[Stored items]
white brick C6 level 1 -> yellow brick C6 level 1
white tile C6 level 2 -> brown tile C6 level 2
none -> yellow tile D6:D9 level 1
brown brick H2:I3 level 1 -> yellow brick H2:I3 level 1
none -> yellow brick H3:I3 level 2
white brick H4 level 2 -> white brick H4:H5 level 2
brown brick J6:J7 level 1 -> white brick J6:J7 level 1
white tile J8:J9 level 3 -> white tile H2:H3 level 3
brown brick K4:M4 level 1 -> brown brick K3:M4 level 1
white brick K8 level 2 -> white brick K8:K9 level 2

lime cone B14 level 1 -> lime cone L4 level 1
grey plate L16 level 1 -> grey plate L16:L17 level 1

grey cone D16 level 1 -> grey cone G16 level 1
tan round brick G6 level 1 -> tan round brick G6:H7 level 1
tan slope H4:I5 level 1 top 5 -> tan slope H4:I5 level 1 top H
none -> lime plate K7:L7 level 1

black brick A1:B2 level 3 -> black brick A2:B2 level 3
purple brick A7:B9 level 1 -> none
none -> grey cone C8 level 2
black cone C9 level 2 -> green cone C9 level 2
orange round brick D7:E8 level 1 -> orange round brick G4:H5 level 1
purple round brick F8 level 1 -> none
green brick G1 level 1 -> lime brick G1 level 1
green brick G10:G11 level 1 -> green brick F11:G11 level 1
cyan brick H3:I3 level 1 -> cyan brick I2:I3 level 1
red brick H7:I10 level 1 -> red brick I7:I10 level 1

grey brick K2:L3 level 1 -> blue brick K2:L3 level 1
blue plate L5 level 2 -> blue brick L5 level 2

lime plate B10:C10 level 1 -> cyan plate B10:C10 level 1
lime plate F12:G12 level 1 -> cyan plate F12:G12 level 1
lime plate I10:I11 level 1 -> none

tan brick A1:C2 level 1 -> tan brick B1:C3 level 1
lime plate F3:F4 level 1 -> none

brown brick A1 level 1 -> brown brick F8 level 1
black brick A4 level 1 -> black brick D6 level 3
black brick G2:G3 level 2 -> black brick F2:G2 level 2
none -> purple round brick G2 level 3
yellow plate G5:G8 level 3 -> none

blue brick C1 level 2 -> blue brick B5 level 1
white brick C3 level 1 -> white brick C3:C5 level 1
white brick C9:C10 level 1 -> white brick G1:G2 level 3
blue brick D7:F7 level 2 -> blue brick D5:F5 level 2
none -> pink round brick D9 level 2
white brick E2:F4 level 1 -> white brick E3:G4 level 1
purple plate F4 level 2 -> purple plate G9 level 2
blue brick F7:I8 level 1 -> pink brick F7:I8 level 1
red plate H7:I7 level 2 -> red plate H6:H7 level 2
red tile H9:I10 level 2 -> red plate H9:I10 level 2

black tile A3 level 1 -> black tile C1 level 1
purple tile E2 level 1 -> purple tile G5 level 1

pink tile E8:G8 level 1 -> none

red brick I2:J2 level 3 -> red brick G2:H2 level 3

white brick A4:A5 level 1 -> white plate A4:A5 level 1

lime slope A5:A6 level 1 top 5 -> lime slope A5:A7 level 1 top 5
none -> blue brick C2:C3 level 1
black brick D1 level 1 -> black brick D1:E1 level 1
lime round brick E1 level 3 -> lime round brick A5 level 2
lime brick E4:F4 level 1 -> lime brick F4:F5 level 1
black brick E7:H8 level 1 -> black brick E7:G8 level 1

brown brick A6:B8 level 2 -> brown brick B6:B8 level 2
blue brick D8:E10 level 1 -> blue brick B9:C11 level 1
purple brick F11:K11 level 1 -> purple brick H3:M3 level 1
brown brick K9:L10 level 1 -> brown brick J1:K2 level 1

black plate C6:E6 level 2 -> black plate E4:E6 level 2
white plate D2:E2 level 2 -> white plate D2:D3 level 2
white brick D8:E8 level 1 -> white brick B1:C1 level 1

- [Brief]: Find how many lines above include "purple"; reply with the number only.

- [Exercise answer]: 6